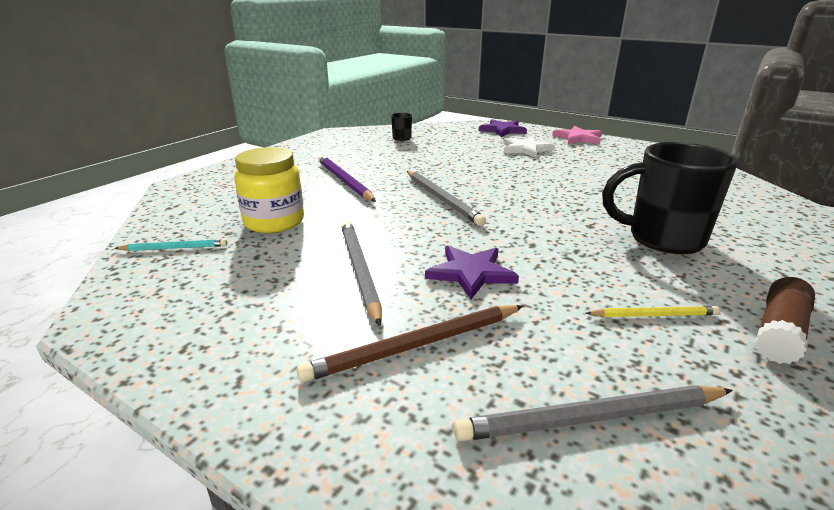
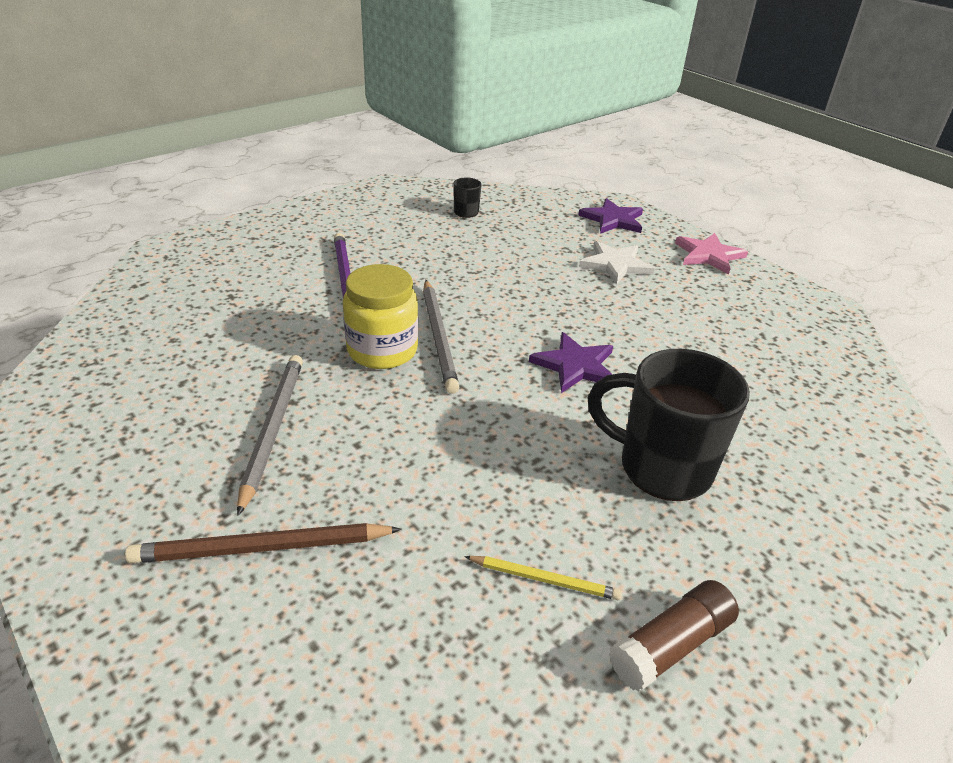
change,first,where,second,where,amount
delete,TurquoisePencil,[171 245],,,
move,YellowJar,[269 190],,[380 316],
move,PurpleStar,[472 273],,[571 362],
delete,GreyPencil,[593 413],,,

##############################

**WHAT THE TASK REQUIRES:** A single number is the answer here: the count of lines in the listing that hold the string "move".

**RESPONSE FOR THIS EXERCISE:** 2